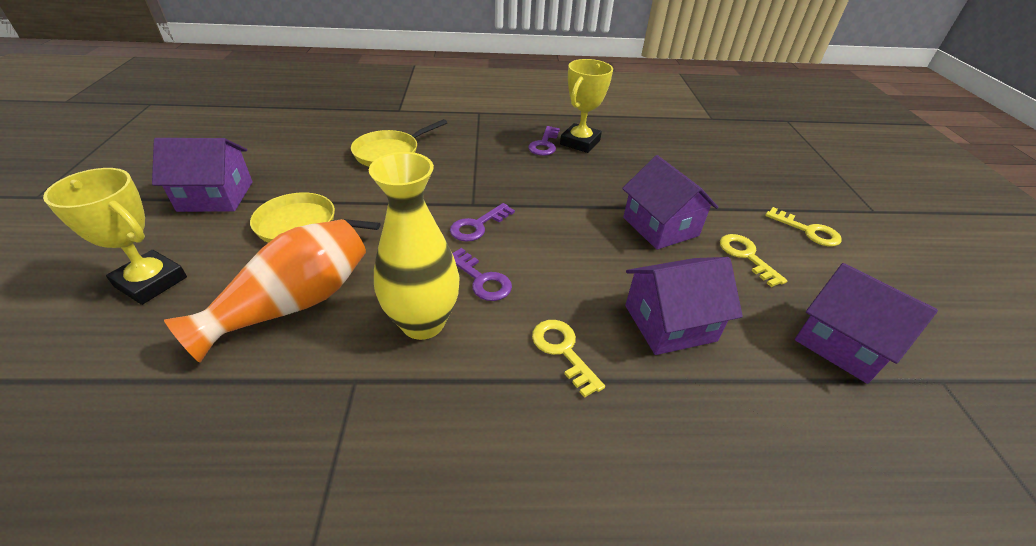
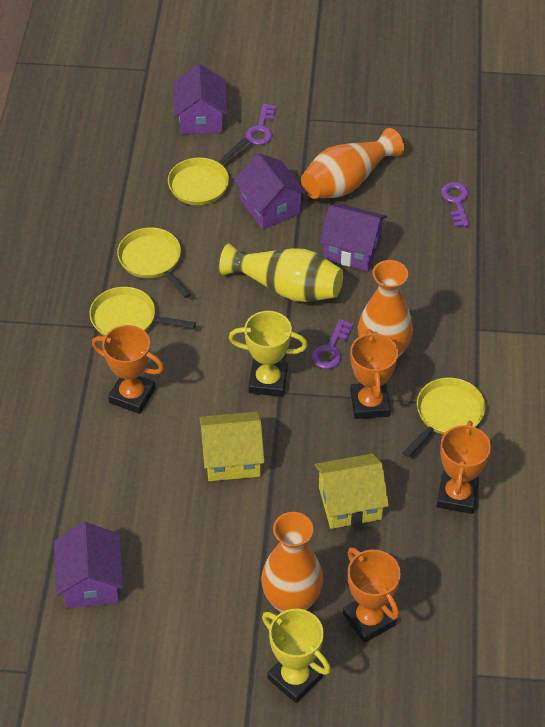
orange trophy: 0 -> 4
orange vase: 1 -> 3
yellow house: 0 -> 2
yellow key: 3 -> 0
yellow pan: 2 -> 4

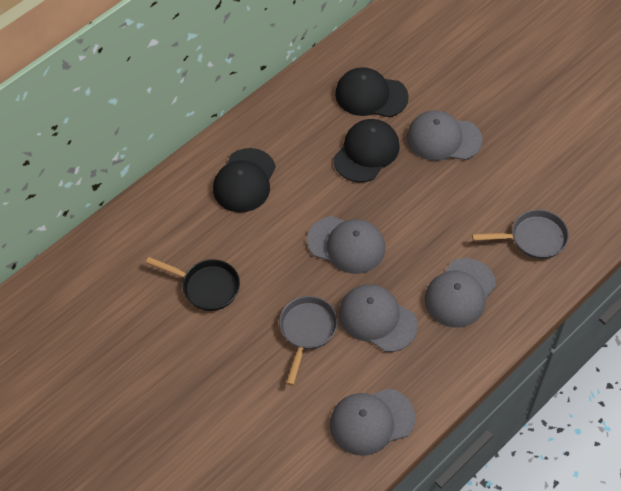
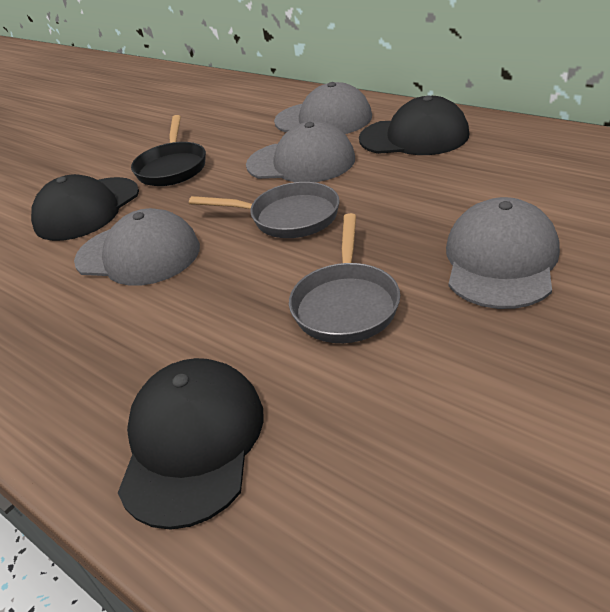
grey cap: 5 -> 4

--

Task statement: Give back, word for word, the lines from the one containing "yellow house: 0 -> 2" through the last line of the listing above; include both ends and exclude the pictures.

Written reply:
yellow house: 0 -> 2
yellow key: 3 -> 0
yellow pan: 2 -> 4

grey cap: 5 -> 4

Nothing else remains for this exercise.